* _What needs to be done_
Give the count of lines that hold the word "PMOS" in this listing, with nothing added.

* _Exercise inputs_
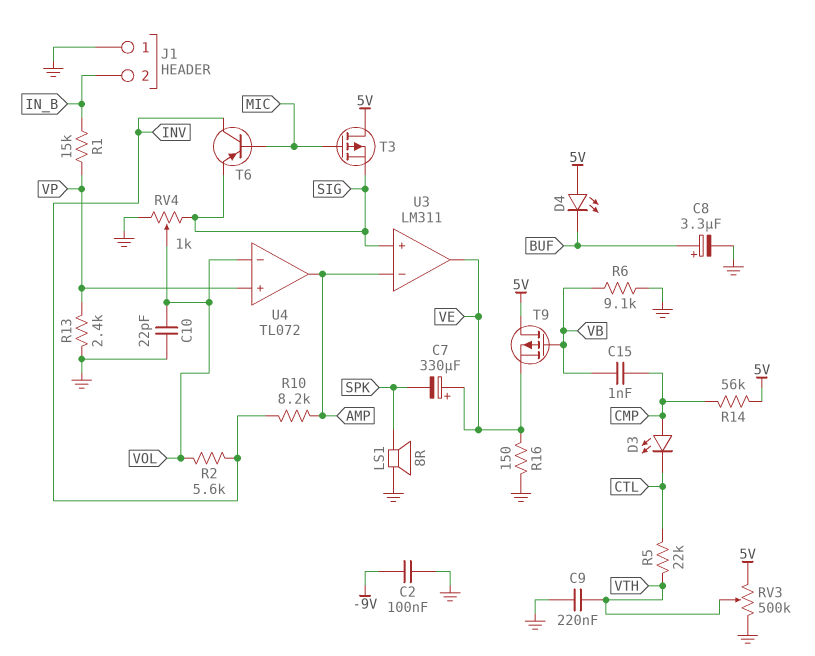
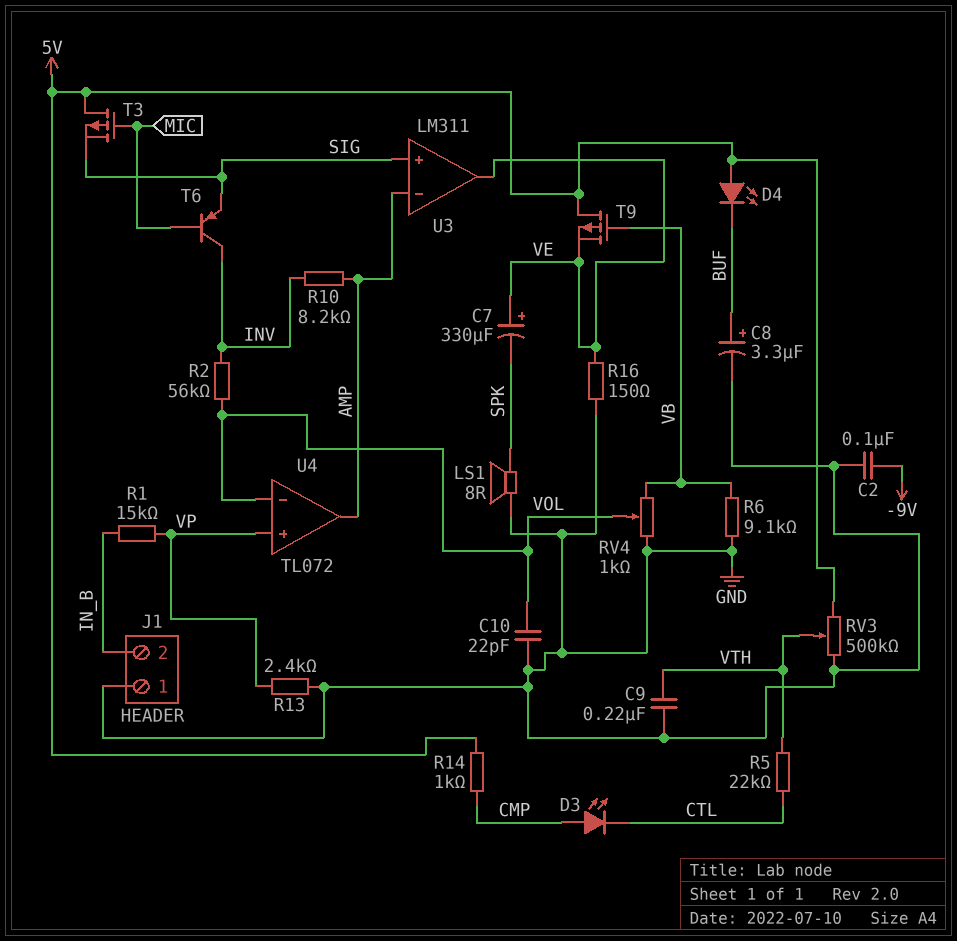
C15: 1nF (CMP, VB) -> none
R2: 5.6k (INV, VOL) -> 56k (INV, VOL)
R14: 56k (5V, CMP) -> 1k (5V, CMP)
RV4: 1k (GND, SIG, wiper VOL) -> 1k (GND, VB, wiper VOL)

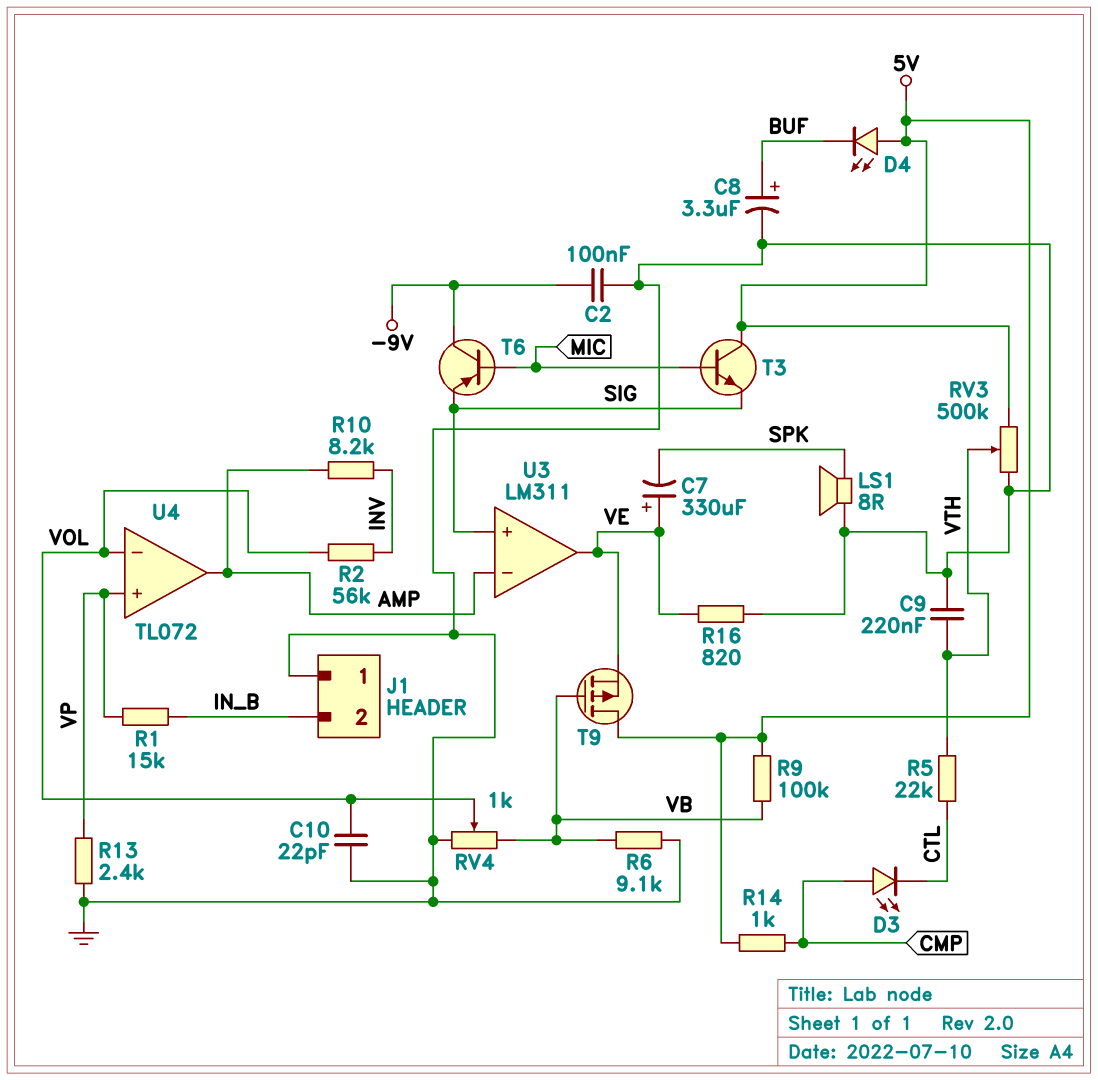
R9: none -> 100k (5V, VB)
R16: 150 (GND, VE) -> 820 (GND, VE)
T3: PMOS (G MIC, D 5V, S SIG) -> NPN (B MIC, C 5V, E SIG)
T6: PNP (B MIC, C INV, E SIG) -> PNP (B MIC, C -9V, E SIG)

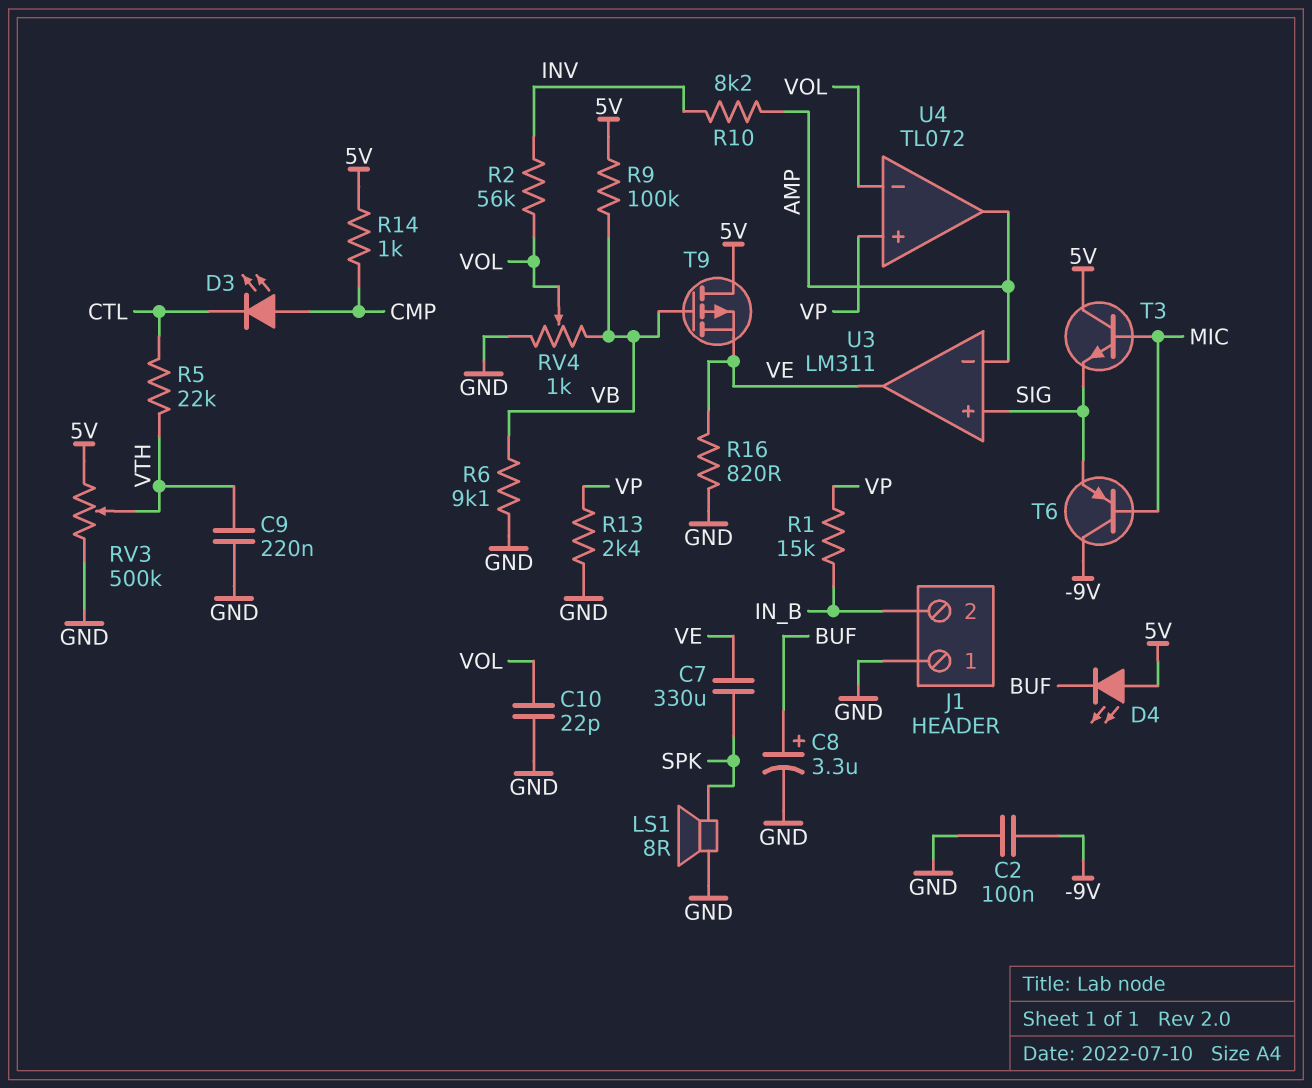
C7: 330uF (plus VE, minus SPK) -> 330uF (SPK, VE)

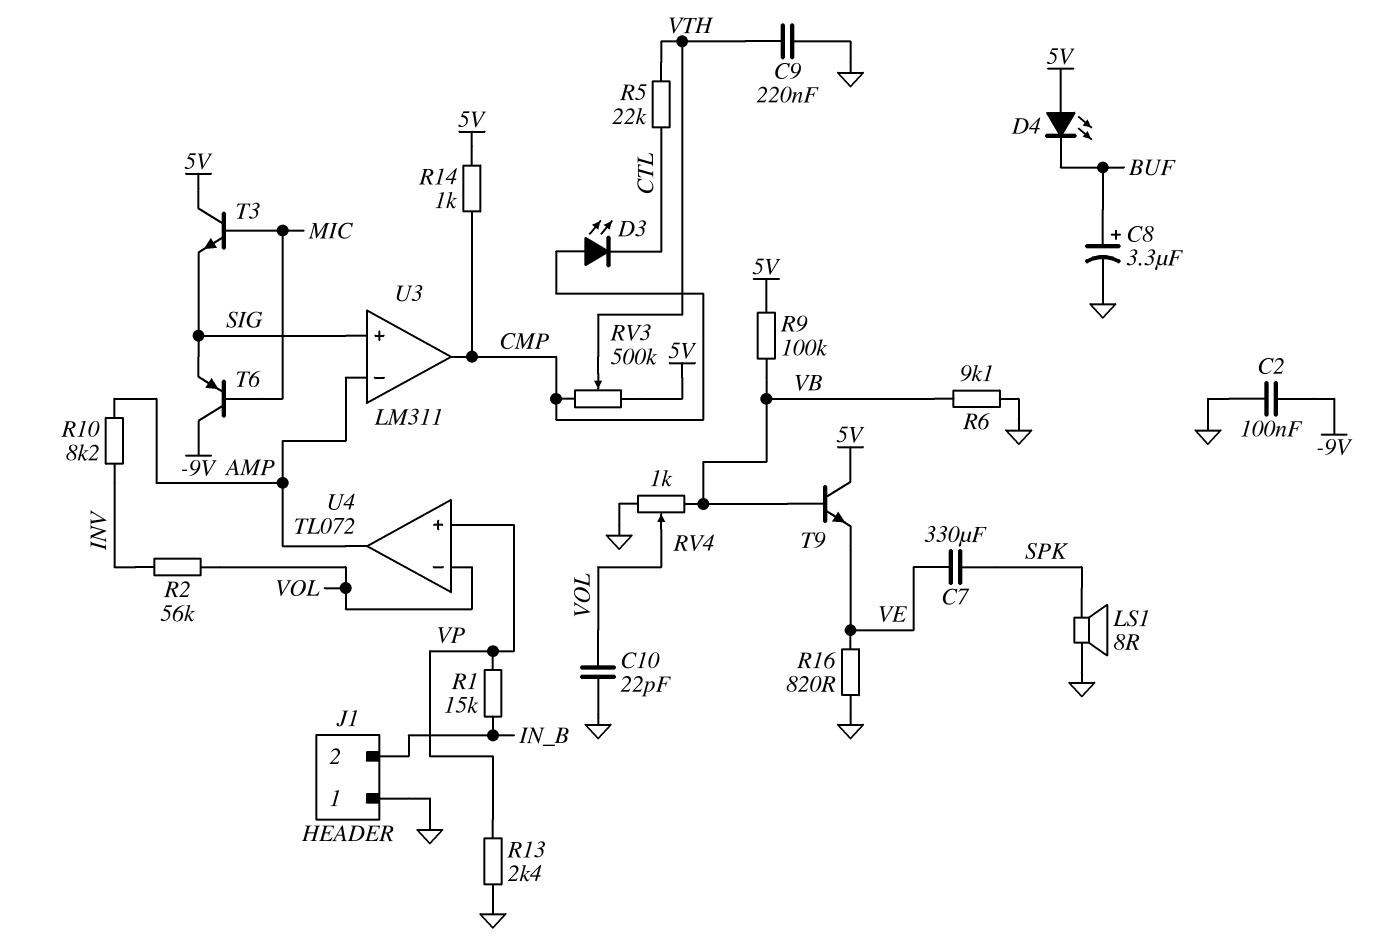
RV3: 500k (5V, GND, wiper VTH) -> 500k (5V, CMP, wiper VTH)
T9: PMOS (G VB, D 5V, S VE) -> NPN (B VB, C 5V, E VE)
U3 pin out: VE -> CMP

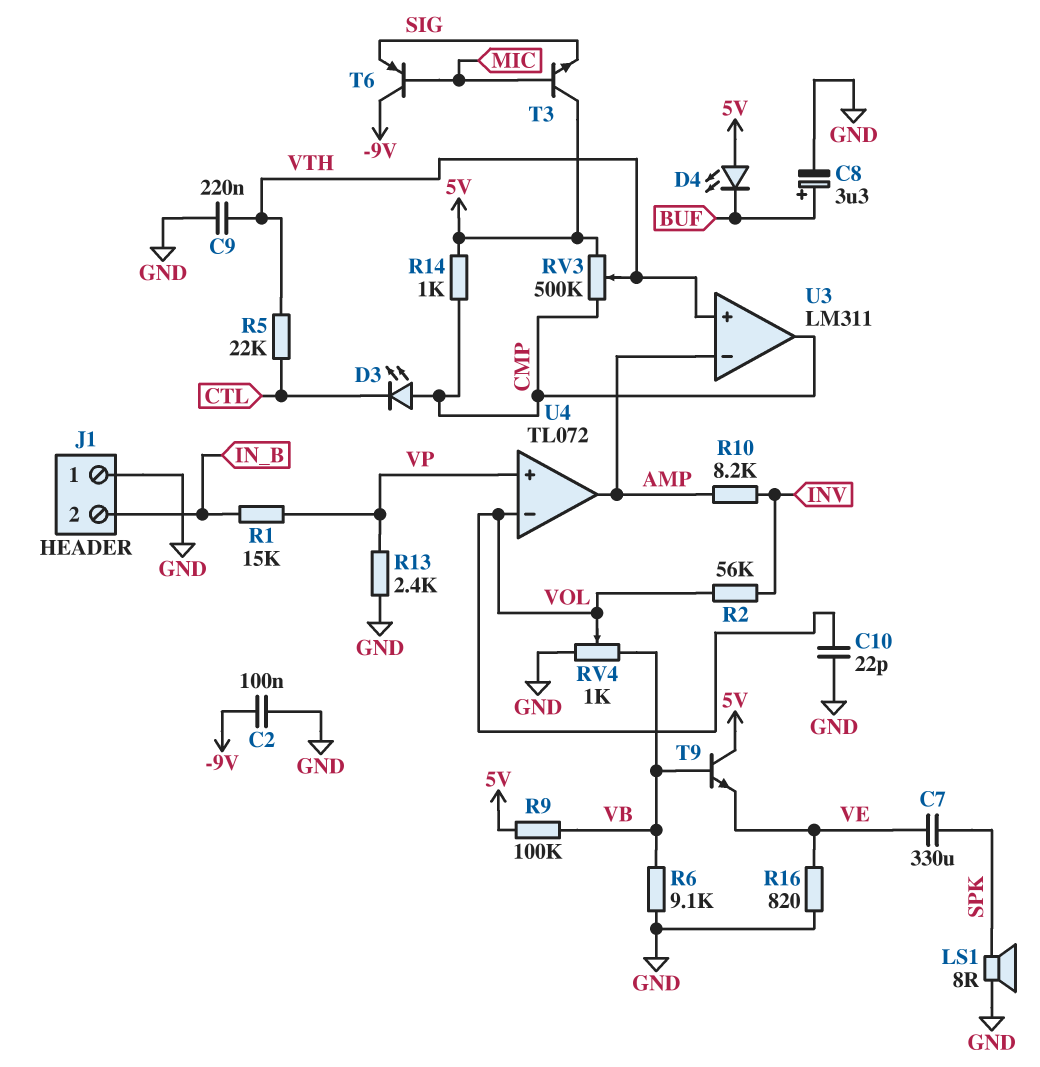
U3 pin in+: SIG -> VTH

* _Solution for this exercise_
2